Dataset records

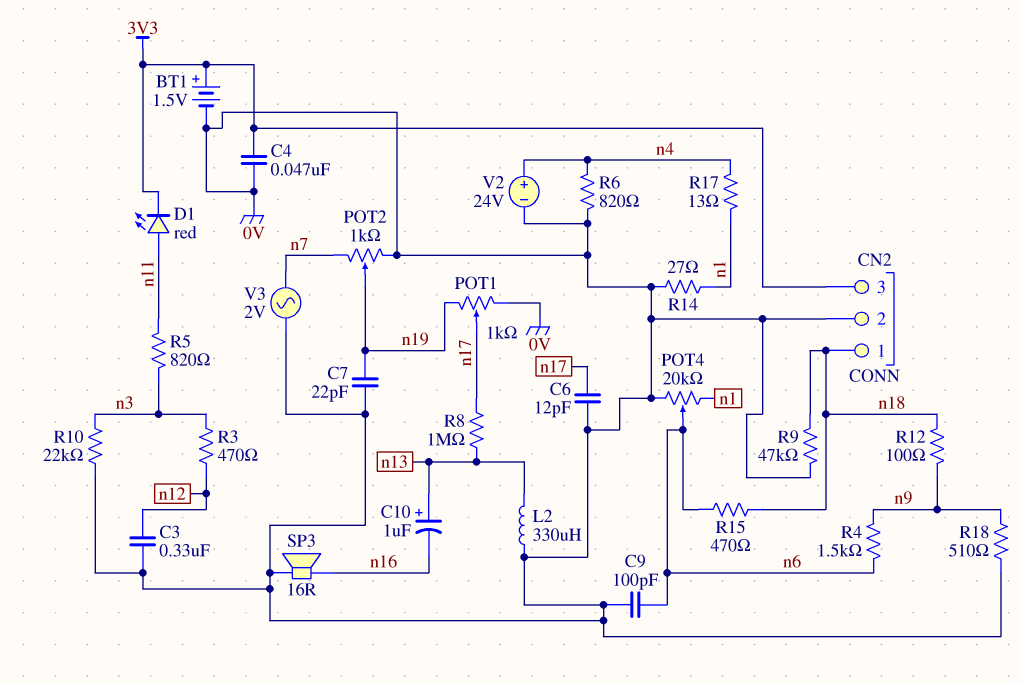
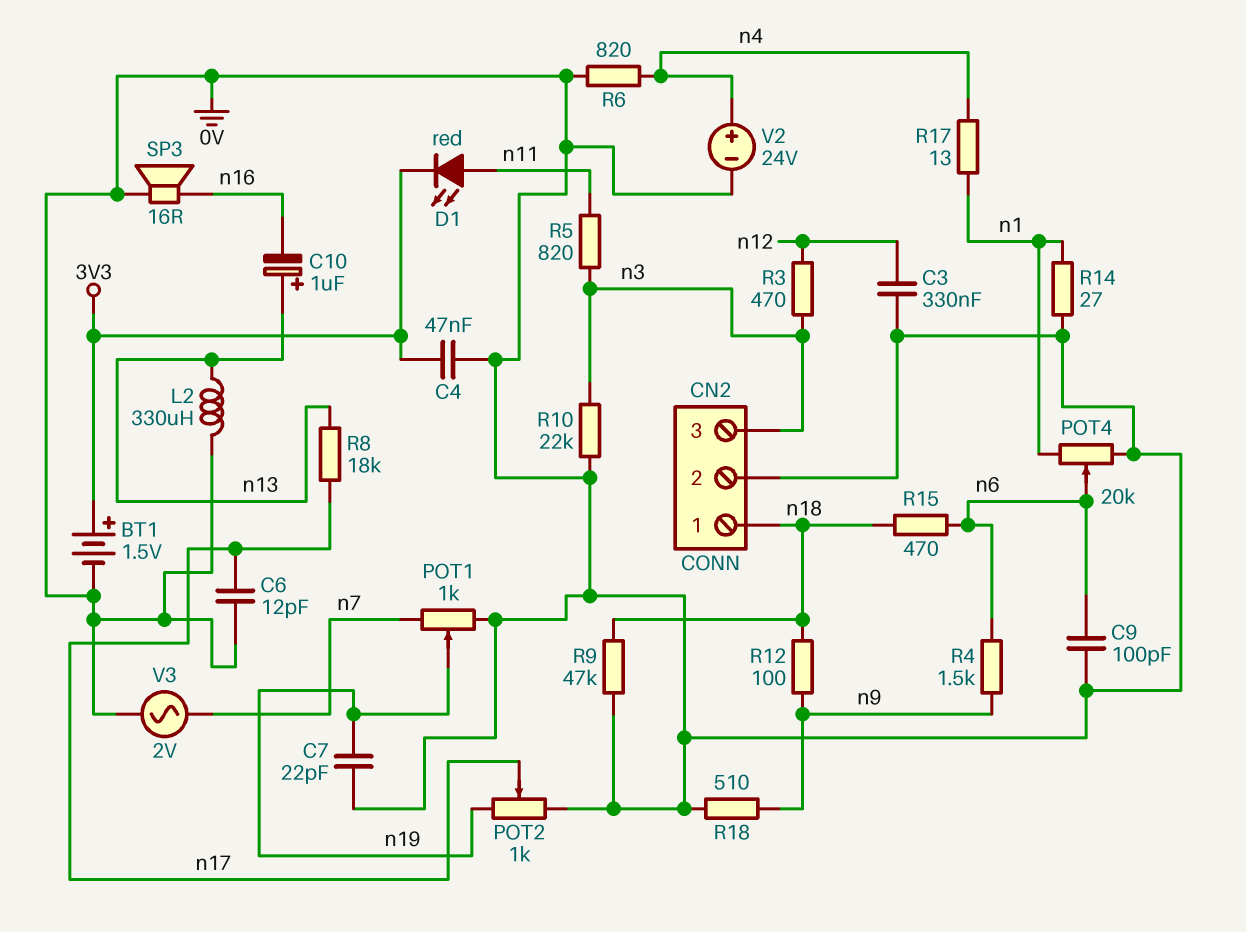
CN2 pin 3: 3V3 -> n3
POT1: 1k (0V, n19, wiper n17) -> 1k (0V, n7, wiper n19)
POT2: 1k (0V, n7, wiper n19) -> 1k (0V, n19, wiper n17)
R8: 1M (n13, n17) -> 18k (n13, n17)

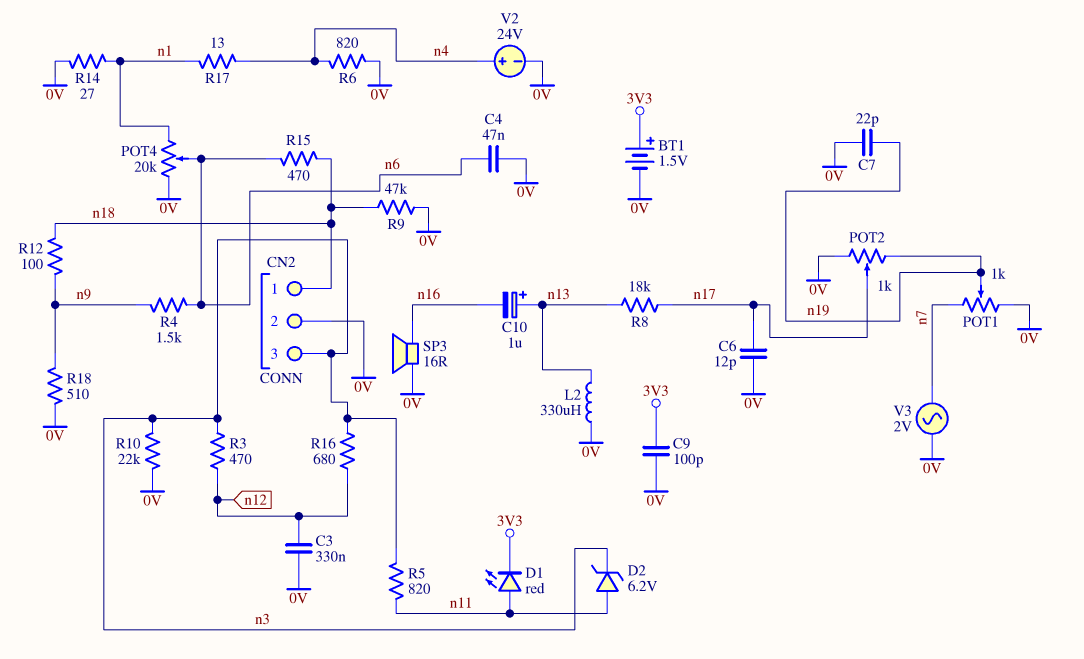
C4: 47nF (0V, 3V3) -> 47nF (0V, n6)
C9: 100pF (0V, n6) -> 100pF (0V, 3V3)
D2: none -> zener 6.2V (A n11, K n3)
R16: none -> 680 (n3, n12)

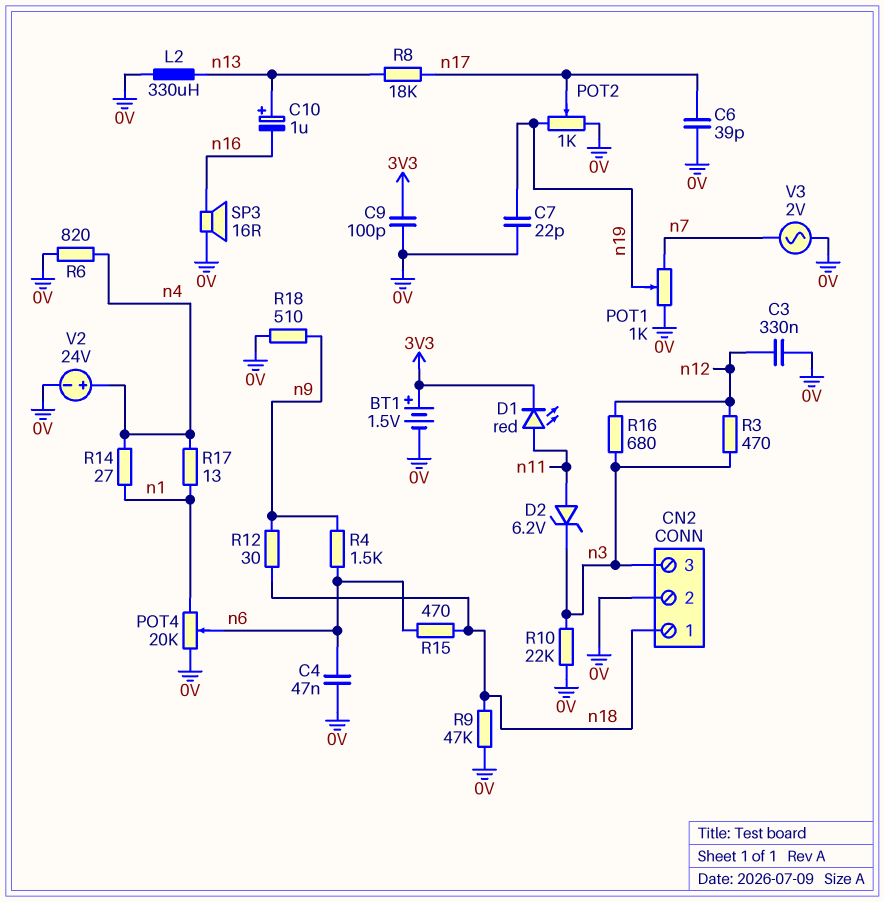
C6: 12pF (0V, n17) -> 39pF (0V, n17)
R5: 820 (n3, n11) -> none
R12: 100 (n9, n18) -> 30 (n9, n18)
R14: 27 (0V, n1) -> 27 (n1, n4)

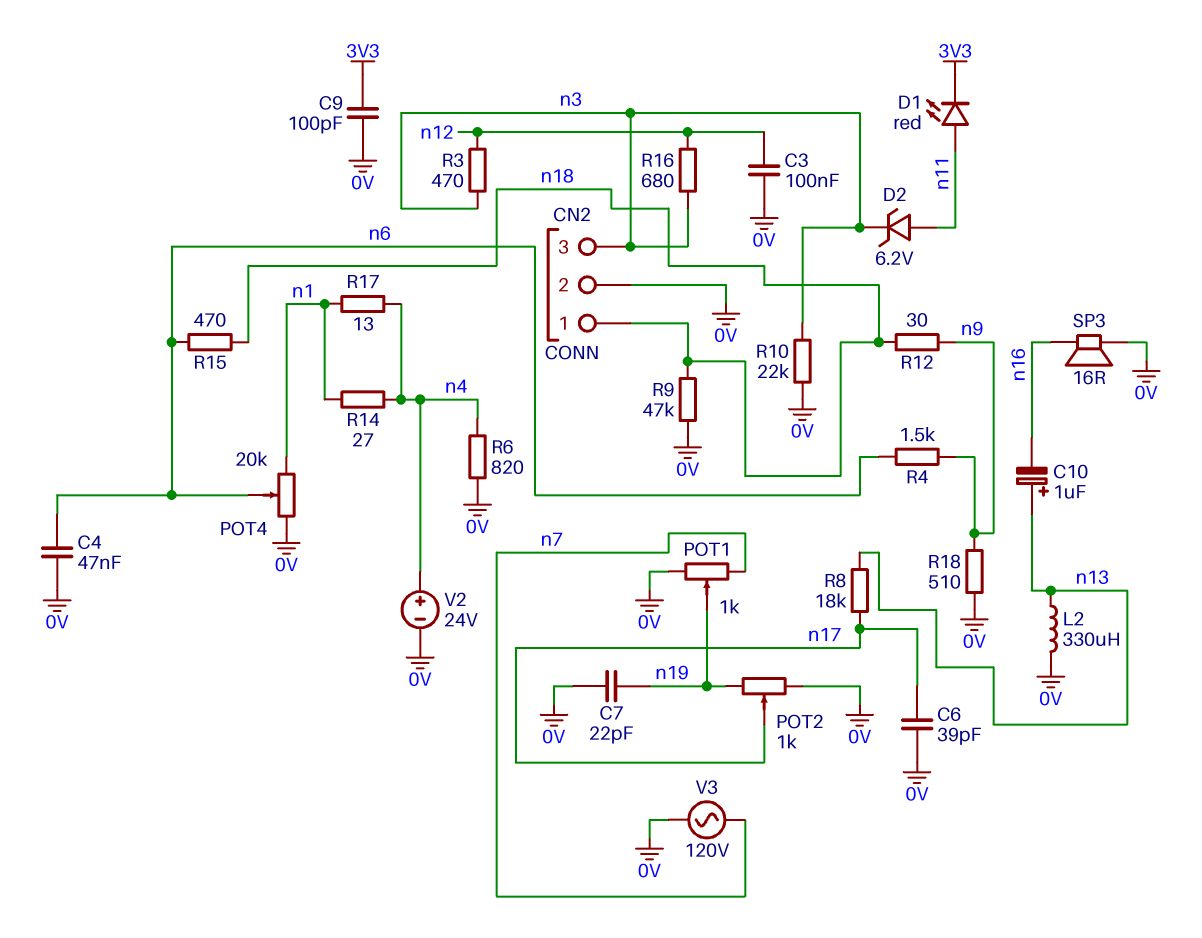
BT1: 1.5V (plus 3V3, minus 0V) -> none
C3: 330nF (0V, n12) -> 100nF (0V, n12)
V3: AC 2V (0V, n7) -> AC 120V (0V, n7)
==
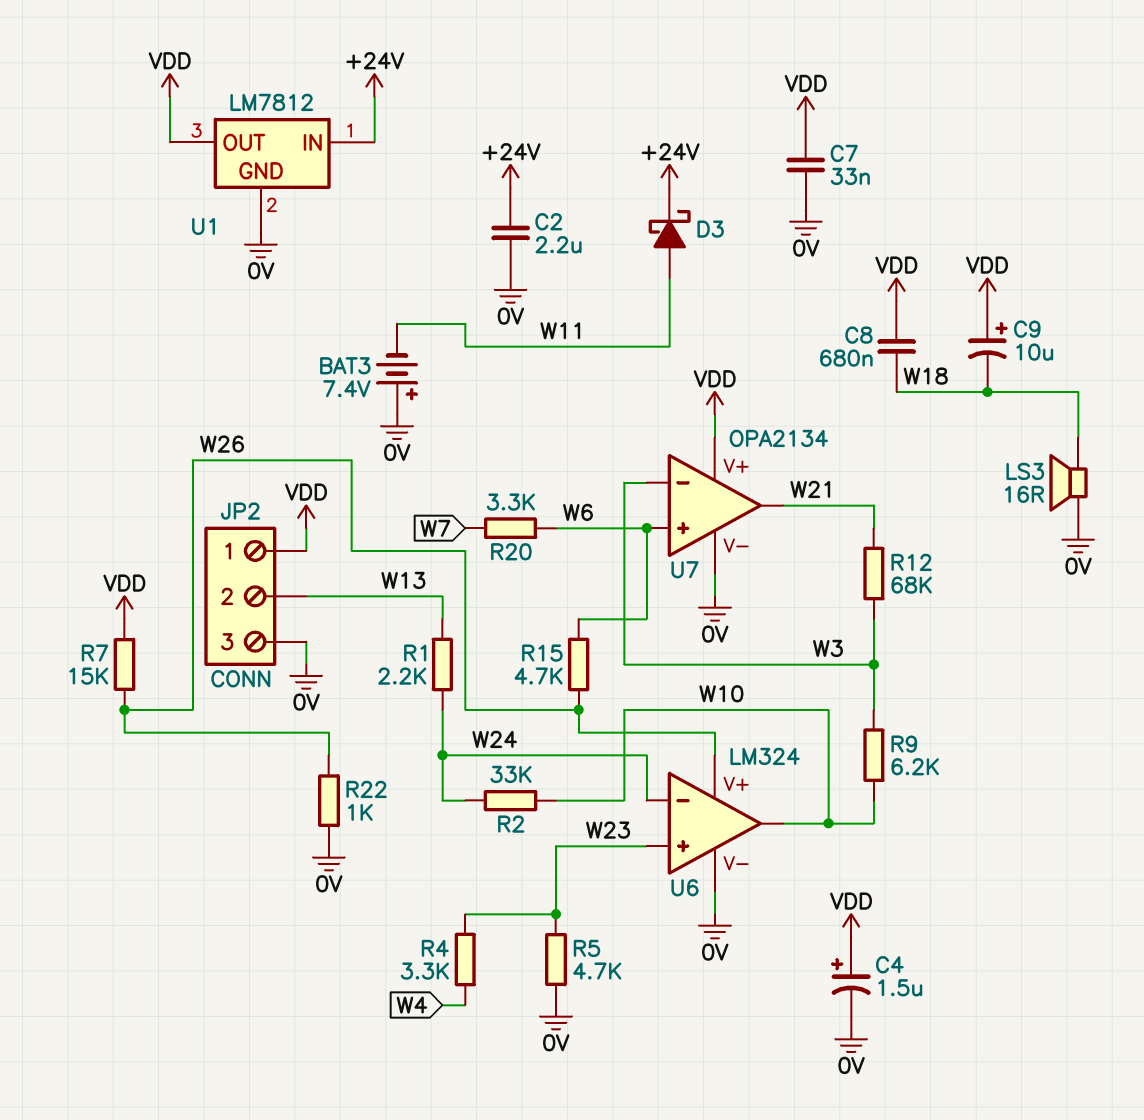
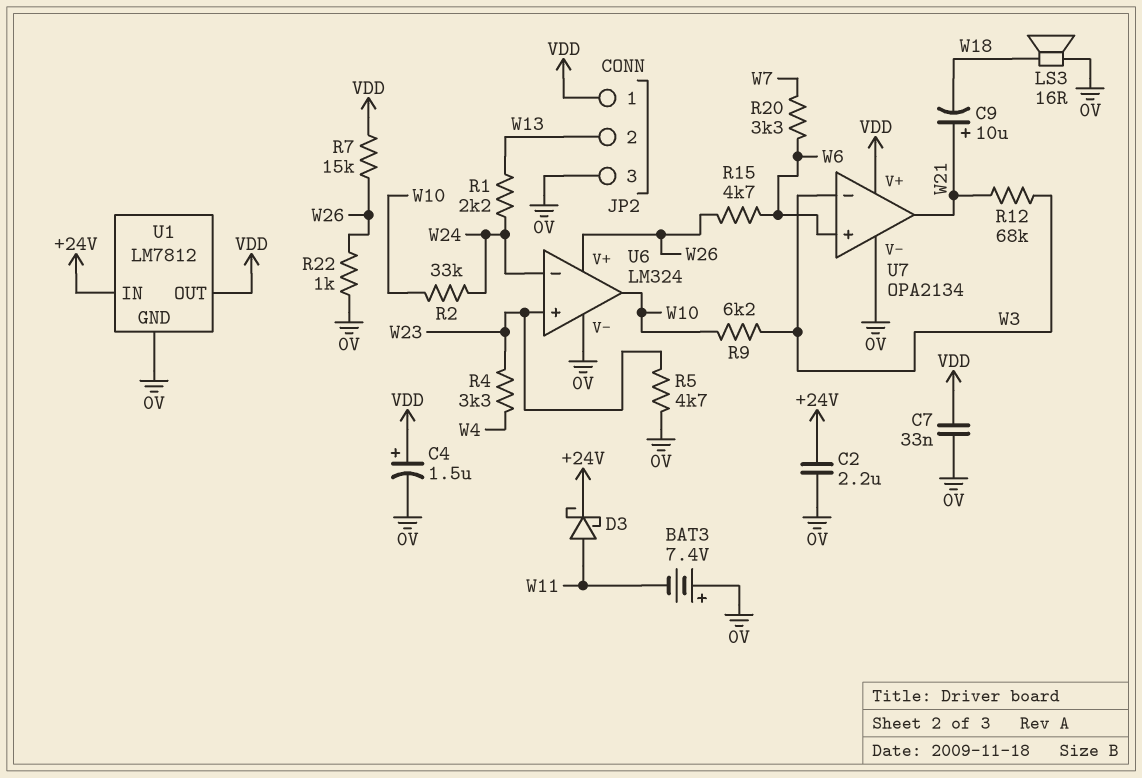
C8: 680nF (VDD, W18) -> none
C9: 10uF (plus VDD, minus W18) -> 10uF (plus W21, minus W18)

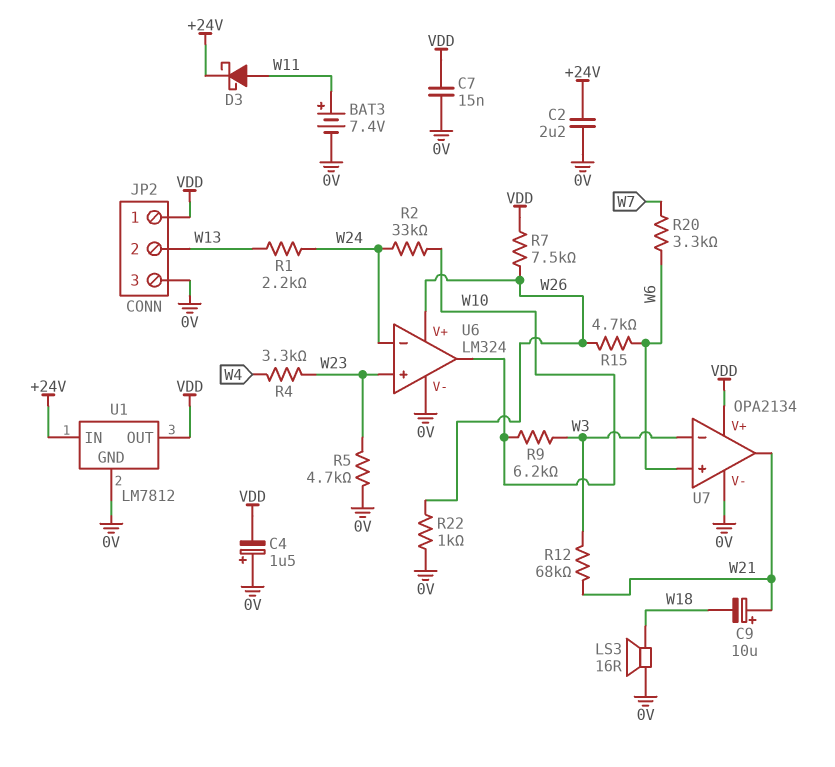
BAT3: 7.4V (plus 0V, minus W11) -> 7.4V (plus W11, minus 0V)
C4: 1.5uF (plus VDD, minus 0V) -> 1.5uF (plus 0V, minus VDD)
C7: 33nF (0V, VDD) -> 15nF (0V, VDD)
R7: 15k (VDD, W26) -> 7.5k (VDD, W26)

--- Requirement ---
Write down exactly the span of lines above from the one containing "C4: 1.5uF (plus" to the one containing "R7: 15k (VDD, W26) -> 7.5k (VDD, W26)", both ends included.

--- Task solution ---
C4: 1.5uF (plus VDD, minus 0V) -> 1.5uF (plus 0V, minus VDD)
C7: 33nF (0V, VDD) -> 15nF (0V, VDD)
R7: 15k (VDD, W26) -> 7.5k (VDD, W26)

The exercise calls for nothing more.